* _PROBLEM DETAILS_:
A word-for-word copy of the lines from the one holding "DIGITS2 pin DIO: D7 -> RX" through the final line of the records below is the only output asked for.

*** RECORDS SHOWN ***

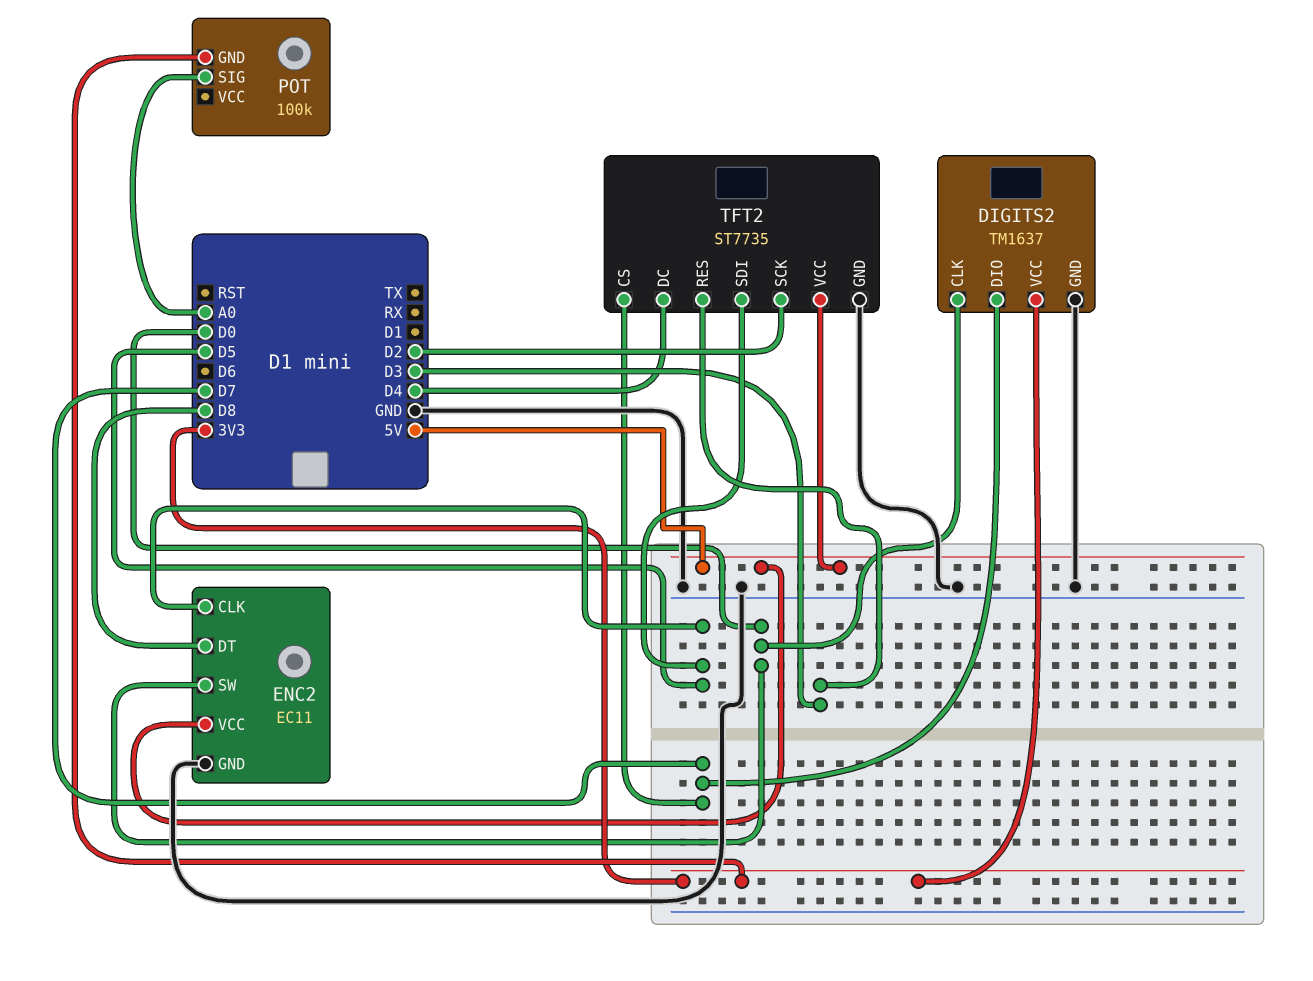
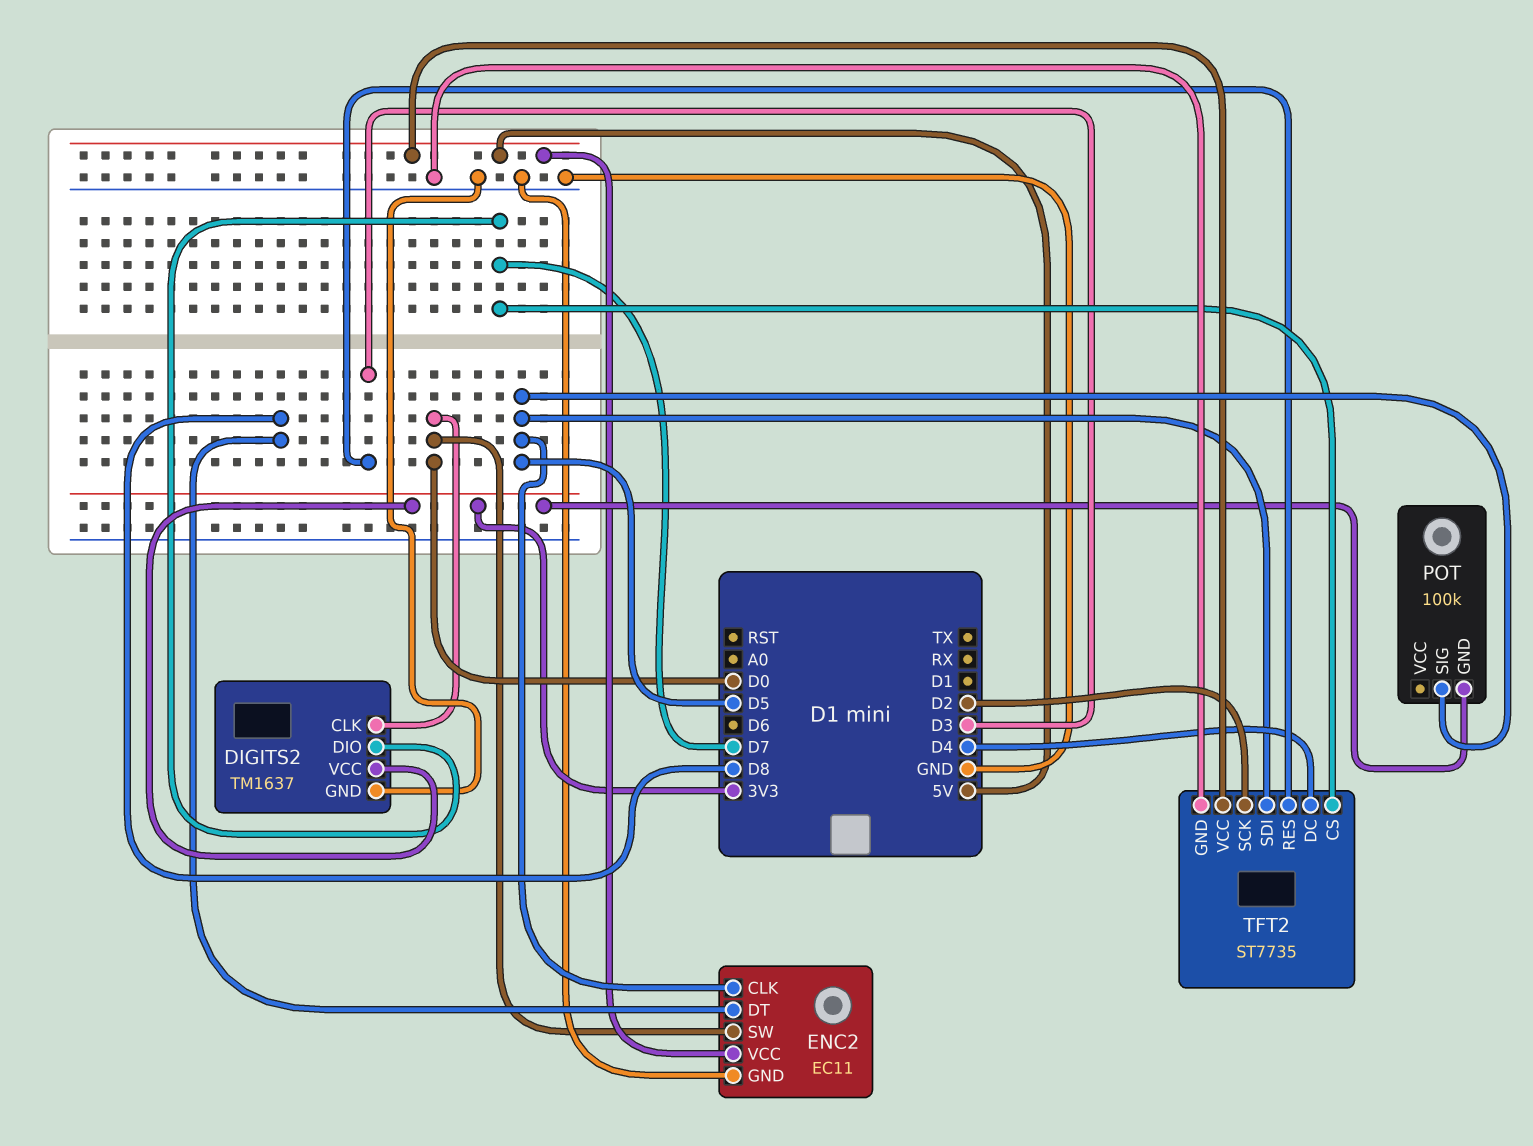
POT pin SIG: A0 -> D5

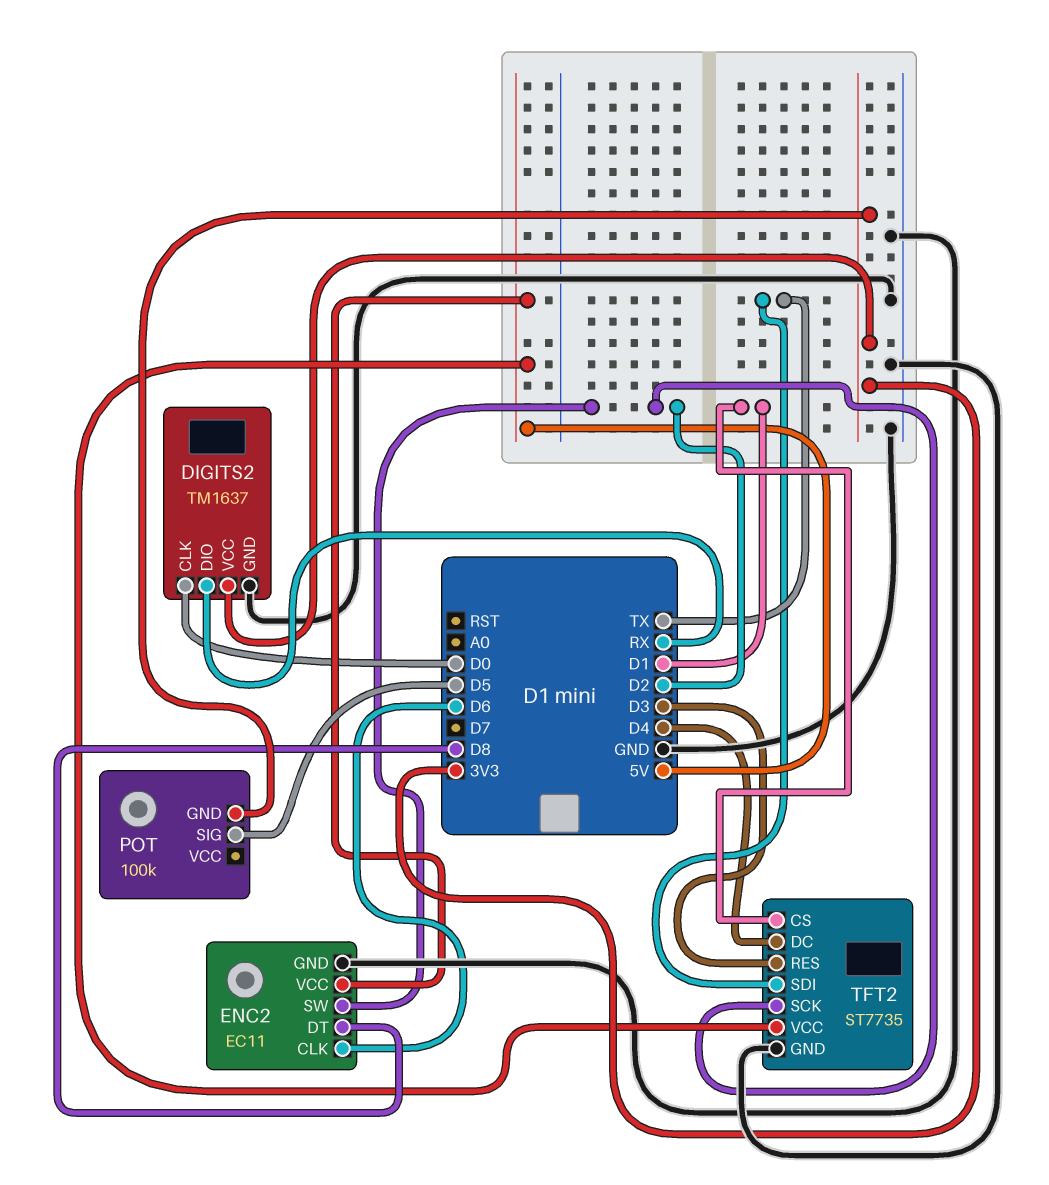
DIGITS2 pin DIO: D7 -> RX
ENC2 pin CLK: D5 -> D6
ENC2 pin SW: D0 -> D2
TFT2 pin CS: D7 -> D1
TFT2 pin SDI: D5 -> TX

*** End of RECORDS SHOWN ***

* _WRITTEN SOLUTION_:
DIGITS2 pin DIO: D7 -> RX
ENC2 pin CLK: D5 -> D6
ENC2 pin SW: D0 -> D2
TFT2 pin CS: D7 -> D1
TFT2 pin SDI: D5 -> TX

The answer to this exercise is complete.